**Work instruction:** Print all the records below, word for word and in full.

**Exercise inputs:**

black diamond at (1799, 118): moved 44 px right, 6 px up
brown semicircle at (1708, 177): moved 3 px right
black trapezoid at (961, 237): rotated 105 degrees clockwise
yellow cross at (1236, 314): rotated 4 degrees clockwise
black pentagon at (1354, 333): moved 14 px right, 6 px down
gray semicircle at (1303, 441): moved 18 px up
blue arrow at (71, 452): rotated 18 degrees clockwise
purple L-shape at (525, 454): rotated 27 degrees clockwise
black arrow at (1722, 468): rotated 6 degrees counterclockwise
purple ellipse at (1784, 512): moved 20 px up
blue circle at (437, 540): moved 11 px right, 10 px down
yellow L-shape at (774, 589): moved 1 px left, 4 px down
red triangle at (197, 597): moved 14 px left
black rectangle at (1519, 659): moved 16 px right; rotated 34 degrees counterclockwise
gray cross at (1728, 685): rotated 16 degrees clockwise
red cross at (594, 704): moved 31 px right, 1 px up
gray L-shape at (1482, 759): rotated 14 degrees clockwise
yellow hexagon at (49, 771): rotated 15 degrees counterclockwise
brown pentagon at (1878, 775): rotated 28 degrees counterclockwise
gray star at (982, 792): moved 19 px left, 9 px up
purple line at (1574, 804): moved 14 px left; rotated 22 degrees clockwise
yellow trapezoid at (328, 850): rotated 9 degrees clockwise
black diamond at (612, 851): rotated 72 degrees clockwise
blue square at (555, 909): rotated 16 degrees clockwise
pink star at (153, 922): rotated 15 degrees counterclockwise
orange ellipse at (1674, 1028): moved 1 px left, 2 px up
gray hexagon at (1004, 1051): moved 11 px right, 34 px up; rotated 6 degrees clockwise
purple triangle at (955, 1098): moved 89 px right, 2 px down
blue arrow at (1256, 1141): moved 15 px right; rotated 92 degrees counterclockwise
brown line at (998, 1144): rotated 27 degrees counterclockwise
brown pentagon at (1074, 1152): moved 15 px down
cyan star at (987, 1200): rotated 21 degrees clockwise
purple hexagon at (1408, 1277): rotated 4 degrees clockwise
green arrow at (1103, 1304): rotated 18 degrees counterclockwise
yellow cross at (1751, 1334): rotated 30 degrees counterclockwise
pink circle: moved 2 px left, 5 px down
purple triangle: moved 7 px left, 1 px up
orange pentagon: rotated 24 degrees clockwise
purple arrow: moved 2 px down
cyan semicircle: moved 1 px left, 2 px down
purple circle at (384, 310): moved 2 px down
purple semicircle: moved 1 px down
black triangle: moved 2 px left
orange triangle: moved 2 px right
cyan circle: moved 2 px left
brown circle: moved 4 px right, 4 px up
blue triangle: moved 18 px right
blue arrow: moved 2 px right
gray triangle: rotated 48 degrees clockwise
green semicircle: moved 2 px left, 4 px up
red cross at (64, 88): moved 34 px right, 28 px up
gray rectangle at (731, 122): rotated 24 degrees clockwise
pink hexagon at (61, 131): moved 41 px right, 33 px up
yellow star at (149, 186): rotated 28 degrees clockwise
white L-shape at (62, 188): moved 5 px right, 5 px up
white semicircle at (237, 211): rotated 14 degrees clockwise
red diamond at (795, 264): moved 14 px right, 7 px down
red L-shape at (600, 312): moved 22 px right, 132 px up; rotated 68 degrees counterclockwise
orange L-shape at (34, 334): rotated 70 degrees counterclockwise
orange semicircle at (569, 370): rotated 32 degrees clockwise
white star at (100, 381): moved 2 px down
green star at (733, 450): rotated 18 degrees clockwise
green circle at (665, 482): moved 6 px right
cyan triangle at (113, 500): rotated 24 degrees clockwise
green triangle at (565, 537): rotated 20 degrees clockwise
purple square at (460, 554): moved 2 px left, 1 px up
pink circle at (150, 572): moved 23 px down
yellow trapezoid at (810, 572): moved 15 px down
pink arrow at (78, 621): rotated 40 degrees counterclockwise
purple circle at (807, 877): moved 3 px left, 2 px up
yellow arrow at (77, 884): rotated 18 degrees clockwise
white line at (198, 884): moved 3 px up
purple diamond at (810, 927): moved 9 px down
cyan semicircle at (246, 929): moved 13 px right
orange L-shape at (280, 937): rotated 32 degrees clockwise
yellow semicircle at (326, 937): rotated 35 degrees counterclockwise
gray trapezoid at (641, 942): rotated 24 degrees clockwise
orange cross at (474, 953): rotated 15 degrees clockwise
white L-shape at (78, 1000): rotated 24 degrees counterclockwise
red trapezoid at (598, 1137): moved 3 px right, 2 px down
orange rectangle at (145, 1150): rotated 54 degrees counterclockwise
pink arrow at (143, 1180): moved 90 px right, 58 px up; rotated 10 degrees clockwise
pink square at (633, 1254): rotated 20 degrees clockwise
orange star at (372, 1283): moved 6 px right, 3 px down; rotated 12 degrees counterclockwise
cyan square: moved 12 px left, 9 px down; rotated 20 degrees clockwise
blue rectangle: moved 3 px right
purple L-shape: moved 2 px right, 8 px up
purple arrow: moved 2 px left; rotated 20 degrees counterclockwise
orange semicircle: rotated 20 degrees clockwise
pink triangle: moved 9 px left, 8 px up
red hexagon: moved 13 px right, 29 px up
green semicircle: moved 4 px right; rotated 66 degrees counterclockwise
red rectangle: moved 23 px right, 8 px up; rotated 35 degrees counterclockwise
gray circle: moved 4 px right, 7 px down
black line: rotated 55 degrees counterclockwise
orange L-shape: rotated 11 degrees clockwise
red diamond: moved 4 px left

**Exercise solution:**
black diamond at (1799, 118): moved 44 px right, 6 px up
brown semicircle at (1708, 177): moved 3 px right
black trapezoid at (961, 237): rotated 105 degrees clockwise
yellow cross at (1236, 314): rotated 4 degrees clockwise
black pentagon at (1354, 333): moved 14 px right, 6 px down
gray semicircle at (1303, 441): moved 18 px up
blue arrow at (71, 452): rotated 18 degrees clockwise
purple L-shape at (525, 454): rotated 27 degrees clockwise
black arrow at (1722, 468): rotated 6 degrees counterclockwise
purple ellipse at (1784, 512): moved 20 px up
blue circle at (437, 540): moved 11 px right, 10 px down
yellow L-shape at (774, 589): moved 1 px left, 4 px down
red triangle at (197, 597): moved 14 px left
black rectangle at (1519, 659): moved 16 px right; rotated 34 degrees counterclockwise
gray cross at (1728, 685): rotated 16 degrees clockwise
red cross at (594, 704): moved 31 px right, 1 px up
gray L-shape at (1482, 759): rotated 14 degrees clockwise
yellow hexagon at (49, 771): rotated 15 degrees counterclockwise
brown pentagon at (1878, 775): rotated 28 degrees counterclockwise
gray star at (982, 792): moved 19 px left, 9 px up
purple line at (1574, 804): moved 14 px left; rotated 22 degrees clockwise
yellow trapezoid at (328, 850): rotated 9 degrees clockwise
black diamond at (612, 851): rotated 72 degrees clockwise
blue square at (555, 909): rotated 16 degrees clockwise
pink star at (153, 922): rotated 15 degrees counterclockwise
orange ellipse at (1674, 1028): moved 1 px left, 2 px up
gray hexagon at (1004, 1051): moved 11 px right, 34 px up; rotated 6 degrees clockwise
purple triangle at (955, 1098): moved 89 px right, 2 px down
blue arrow at (1256, 1141): moved 15 px right; rotated 92 degrees counterclockwise
brown line at (998, 1144): rotated 27 degrees counterclockwise
brown pentagon at (1074, 1152): moved 15 px down
cyan star at (987, 1200): rotated 21 degrees clockwise
purple hexagon at (1408, 1277): rotated 4 degrees clockwise
green arrow at (1103, 1304): rotated 18 degrees counterclockwise
yellow cross at (1751, 1334): rotated 30 degrees counterclockwise
pink circle: moved 2 px left, 5 px down
purple triangle: moved 7 px left, 1 px up
orange pentagon: rotated 24 degrees clockwise
purple arrow: moved 2 px down
cyan semicircle: moved 1 px left, 2 px down
purple circle at (384, 310): moved 2 px down
purple semicircle: moved 1 px down
black triangle: moved 2 px left
orange triangle: moved 2 px right
cyan circle: moved 2 px left
brown circle: moved 4 px right, 4 px up
blue triangle: moved 18 px right
blue arrow: moved 2 px right
gray triangle: rotated 48 degrees clockwise
green semicircle: moved 2 px left, 4 px up
red cross at (64, 88): moved 34 px right, 28 px up
gray rectangle at (731, 122): rotated 24 degrees clockwise
pink hexagon at (61, 131): moved 41 px right, 33 px up
yellow star at (149, 186): rotated 28 degrees clockwise
white L-shape at (62, 188): moved 5 px right, 5 px up
white semicircle at (237, 211): rotated 14 degrees clockwise
red diamond at (795, 264): moved 14 px right, 7 px down
red L-shape at (600, 312): moved 22 px right, 132 px up; rotated 68 degrees counterclockwise
orange L-shape at (34, 334): rotated 70 degrees counterclockwise
orange semicircle at (569, 370): rotated 32 degrees clockwise
white star at (100, 381): moved 2 px down
green star at (733, 450): rotated 18 degrees clockwise
green circle at (665, 482): moved 6 px right
cyan triangle at (113, 500): rotated 24 degrees clockwise
green triangle at (565, 537): rotated 20 degrees clockwise
purple square at (460, 554): moved 2 px left, 1 px up
pink circle at (150, 572): moved 23 px down
yellow trapezoid at (810, 572): moved 15 px down
pink arrow at (78, 621): rotated 40 degrees counterclockwise
purple circle at (807, 877): moved 3 px left, 2 px up
yellow arrow at (77, 884): rotated 18 degrees clockwise
white line at (198, 884): moved 3 px up
purple diamond at (810, 927): moved 9 px down
cyan semicircle at (246, 929): moved 13 px right
orange L-shape at (280, 937): rotated 32 degrees clockwise
yellow semicircle at (326, 937): rotated 35 degrees counterclockwise
gray trapezoid at (641, 942): rotated 24 degrees clockwise
orange cross at (474, 953): rotated 15 degrees clockwise
white L-shape at (78, 1000): rotated 24 degrees counterclockwise
red trapezoid at (598, 1137): moved 3 px right, 2 px down
orange rectangle at (145, 1150): rotated 54 degrees counterclockwise
pink arrow at (143, 1180): moved 90 px right, 58 px up; rotated 10 degrees clockwise
pink square at (633, 1254): rotated 20 degrees clockwise
orange star at (372, 1283): moved 6 px right, 3 px down; rotated 12 degrees counterclockwise
cyan square: moved 12 px left, 9 px down; rotated 20 degrees clockwise
blue rectangle: moved 3 px right
purple L-shape: moved 2 px right, 8 px up
purple arrow: moved 2 px left; rotated 20 degrees counterclockwise
orange semicircle: rotated 20 degrees clockwise
pink triangle: moved 9 px left, 8 px up
red hexagon: moved 13 px right, 29 px up
green semicircle: moved 4 px right; rotated 66 degrees counterclockwise
red rectangle: moved 23 px right, 8 px up; rotated 35 degrees counterclockwise
gray circle: moved 4 px right, 7 px down
black line: rotated 55 degrees counterclockwise
orange L-shape: rotated 11 degrees clockwise
red diamond: moved 4 px left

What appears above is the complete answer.